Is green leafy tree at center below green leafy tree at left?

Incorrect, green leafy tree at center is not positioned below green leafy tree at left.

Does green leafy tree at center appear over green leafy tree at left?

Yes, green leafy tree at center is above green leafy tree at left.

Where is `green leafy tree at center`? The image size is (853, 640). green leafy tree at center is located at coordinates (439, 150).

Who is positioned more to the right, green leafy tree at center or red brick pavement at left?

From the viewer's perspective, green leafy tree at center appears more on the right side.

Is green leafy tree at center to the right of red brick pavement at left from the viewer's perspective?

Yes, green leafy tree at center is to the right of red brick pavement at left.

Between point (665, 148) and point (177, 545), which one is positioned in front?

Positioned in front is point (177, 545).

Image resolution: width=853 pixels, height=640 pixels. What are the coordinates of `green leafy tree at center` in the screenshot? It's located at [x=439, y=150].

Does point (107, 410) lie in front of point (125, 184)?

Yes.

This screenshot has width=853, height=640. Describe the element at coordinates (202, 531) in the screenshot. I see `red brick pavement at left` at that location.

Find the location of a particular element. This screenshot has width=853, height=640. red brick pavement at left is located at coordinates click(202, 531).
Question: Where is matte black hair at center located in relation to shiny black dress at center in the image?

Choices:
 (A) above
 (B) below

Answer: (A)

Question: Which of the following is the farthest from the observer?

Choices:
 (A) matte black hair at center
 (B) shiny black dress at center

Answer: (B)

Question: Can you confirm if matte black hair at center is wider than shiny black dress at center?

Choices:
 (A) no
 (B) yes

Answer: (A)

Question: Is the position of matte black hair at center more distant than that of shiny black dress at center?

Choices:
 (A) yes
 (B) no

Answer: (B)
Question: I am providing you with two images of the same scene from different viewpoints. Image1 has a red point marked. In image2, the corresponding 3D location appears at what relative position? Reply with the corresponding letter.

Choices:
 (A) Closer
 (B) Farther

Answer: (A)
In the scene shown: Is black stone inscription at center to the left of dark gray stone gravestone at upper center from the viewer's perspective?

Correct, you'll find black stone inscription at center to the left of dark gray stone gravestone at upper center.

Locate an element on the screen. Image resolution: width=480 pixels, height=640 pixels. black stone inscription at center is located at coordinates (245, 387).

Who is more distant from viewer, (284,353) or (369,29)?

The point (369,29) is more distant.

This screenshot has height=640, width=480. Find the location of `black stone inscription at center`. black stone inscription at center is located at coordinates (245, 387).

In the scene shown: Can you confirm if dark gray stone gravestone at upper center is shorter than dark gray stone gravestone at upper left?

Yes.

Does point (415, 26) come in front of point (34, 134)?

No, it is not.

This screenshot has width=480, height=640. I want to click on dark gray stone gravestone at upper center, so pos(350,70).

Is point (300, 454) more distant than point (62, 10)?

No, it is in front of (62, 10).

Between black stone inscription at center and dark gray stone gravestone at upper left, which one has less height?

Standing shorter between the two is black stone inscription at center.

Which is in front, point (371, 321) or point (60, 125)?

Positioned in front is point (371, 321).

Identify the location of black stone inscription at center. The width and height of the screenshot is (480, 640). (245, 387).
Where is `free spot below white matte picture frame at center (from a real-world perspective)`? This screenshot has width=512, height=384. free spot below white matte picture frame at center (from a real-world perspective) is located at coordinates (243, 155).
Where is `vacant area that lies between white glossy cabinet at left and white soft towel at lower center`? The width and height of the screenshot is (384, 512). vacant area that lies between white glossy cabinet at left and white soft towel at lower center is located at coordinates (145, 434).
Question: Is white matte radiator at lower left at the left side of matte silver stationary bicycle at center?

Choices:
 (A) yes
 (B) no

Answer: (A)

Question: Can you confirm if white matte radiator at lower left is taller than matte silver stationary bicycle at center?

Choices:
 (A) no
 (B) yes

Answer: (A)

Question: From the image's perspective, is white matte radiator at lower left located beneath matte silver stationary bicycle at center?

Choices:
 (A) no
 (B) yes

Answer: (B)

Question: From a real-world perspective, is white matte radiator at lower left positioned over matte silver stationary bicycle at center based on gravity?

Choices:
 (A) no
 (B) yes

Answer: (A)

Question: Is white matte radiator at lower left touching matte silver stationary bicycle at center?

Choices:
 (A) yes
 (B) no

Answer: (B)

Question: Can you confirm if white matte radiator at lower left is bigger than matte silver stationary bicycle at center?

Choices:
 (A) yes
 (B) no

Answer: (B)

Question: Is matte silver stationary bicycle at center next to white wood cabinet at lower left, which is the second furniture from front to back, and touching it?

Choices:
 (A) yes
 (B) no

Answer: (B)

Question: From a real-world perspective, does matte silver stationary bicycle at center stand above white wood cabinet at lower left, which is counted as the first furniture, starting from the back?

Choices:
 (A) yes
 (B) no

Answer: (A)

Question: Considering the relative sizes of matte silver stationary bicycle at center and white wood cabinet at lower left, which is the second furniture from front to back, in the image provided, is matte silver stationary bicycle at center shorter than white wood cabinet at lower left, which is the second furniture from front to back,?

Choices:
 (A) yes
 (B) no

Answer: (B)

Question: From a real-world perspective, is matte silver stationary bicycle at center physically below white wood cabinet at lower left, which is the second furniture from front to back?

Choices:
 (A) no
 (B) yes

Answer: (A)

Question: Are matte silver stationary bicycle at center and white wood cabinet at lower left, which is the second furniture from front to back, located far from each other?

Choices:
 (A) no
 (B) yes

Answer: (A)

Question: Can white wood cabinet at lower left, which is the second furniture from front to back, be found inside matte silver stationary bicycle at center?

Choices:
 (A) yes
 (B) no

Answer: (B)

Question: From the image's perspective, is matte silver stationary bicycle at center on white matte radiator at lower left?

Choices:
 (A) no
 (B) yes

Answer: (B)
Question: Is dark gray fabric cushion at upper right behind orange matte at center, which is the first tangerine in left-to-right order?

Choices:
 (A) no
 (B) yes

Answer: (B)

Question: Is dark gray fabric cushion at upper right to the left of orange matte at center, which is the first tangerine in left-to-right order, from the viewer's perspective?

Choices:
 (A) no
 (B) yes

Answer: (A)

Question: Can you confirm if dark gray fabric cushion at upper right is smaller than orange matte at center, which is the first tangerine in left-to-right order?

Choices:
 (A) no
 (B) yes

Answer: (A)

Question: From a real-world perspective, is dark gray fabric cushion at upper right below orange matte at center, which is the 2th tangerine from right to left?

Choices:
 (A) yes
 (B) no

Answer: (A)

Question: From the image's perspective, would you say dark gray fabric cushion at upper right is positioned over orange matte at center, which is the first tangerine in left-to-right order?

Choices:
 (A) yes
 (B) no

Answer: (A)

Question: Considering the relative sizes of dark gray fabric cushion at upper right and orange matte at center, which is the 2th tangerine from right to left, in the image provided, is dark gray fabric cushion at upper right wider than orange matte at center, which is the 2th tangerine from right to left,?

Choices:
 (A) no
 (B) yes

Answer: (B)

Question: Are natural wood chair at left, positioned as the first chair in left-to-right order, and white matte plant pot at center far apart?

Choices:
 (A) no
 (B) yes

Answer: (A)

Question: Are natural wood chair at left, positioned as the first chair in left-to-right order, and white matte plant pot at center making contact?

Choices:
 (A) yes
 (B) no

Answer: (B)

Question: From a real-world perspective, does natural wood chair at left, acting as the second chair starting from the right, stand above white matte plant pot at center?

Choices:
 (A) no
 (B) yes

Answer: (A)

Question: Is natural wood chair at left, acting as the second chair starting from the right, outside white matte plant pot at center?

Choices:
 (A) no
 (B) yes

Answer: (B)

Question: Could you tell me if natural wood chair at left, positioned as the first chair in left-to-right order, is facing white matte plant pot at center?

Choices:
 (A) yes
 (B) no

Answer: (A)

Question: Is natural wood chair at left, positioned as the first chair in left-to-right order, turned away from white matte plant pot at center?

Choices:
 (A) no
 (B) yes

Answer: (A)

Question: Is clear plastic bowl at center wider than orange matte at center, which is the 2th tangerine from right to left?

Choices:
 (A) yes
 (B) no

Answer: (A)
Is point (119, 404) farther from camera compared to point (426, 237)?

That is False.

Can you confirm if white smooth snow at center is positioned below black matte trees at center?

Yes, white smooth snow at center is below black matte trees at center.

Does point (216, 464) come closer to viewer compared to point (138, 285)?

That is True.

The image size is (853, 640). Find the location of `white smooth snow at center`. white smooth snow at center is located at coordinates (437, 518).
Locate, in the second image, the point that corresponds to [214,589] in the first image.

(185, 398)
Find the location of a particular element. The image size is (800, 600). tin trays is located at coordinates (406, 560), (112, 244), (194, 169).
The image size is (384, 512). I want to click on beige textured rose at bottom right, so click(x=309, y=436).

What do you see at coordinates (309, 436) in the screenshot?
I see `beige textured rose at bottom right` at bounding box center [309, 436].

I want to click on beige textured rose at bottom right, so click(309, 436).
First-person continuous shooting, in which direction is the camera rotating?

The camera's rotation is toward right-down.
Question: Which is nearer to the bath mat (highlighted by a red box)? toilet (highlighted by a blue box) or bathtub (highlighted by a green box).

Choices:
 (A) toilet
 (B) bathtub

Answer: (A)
• • •
[WHAT YOU WILL DO] Please render the stretch of entries from the line containing "Locate an element" through the line containing "No, it is not." as a Markdown table with the columns Row and Line, giving each line its row number and leaving out blank lines.

[RESULT FOR THIS TASK]
| Row | Line |
|---|---|
| 1 | Locate an element on the screen. Image resolution: width=480 pixels, height=640 pixels. black stone inscription at center is located at coordinates (245, 387). |
| 2 | Who is more distant from viewer, (284,353) or (369,29)? |
| 3 | The point (369,29) is more distant. |
| 4 | This screenshot has height=640, width=480. Find the location of `black stone inscription at center`. black stone inscription at center is located at coordinates (245, 387). |
| 5 | In the scene shown: Can you confirm if dark gray stone gravestone at upper center is shorter than dark gray stone gravestone at upper left? |
| 6 | Yes. |
| 7 | Does point (415, 26) come in front of point (34, 134)? |
| 8 | No, it is not. |